> Assignment:
In the lines below, find the one that contains "none -> orange brick F9 level 1" and write it out exactly, along with every line that follows it.

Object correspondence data

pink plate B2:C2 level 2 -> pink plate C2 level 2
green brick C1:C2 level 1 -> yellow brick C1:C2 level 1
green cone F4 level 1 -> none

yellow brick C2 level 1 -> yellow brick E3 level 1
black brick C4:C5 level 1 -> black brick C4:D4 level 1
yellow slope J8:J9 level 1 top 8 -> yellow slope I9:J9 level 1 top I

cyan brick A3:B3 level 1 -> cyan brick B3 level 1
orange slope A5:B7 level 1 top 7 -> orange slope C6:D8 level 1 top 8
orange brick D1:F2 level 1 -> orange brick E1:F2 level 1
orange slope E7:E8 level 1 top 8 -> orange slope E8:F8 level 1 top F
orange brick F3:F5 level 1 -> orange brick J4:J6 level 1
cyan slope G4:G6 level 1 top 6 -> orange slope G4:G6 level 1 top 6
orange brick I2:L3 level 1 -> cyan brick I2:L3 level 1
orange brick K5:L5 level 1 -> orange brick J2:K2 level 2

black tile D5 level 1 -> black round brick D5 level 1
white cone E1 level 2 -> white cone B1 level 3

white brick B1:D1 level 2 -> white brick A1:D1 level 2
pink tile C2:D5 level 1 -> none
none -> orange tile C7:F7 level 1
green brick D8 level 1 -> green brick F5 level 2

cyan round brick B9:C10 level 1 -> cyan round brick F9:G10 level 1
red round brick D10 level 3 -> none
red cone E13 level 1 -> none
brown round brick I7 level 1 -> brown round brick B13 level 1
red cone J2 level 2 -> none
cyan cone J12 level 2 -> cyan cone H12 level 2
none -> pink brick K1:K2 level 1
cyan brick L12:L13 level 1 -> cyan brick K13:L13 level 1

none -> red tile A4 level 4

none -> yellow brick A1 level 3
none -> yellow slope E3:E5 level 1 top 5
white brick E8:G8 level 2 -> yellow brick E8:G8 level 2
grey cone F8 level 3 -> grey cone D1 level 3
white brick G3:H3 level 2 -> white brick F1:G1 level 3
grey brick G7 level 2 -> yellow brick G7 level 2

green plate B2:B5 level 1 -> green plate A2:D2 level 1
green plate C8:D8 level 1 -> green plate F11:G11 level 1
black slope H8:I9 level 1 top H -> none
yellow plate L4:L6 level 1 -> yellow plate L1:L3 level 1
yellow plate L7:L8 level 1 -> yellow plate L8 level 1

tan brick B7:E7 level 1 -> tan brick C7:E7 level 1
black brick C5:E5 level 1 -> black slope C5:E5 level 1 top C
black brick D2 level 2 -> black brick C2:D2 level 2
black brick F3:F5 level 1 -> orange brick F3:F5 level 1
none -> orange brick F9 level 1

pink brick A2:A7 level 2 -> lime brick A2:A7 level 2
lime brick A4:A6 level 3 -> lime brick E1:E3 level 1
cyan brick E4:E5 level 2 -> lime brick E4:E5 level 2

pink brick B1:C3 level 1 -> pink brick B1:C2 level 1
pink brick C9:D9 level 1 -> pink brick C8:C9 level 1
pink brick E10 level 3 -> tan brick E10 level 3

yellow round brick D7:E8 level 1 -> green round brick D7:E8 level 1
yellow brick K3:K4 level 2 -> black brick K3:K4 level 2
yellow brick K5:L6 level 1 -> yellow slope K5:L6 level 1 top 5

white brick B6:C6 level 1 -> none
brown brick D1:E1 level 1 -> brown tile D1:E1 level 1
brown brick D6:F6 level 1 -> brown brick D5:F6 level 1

> Written response:
none -> orange brick F9 level 1

pink brick A2:A7 level 2 -> lime brick A2:A7 level 2
lime brick A4:A6 level 3 -> lime brick E1:E3 level 1
cyan brick E4:E5 level 2 -> lime brick E4:E5 level 2

pink brick B1:C3 level 1 -> pink brick B1:C2 level 1
pink brick C9:D9 level 1 -> pink brick C8:C9 level 1
pink brick E10 level 3 -> tan brick E10 level 3

yellow round brick D7:E8 level 1 -> green round brick D7:E8 level 1
yellow brick K3:K4 level 2 -> black brick K3:K4 level 2
yellow brick K5:L6 level 1 -> yellow slope K5:L6 level 1 top 5

white brick B6:C6 level 1 -> none
brown brick D1:E1 level 1 -> brown tile D1:E1 level 1
brown brick D6:F6 level 1 -> brown brick D5:F6 level 1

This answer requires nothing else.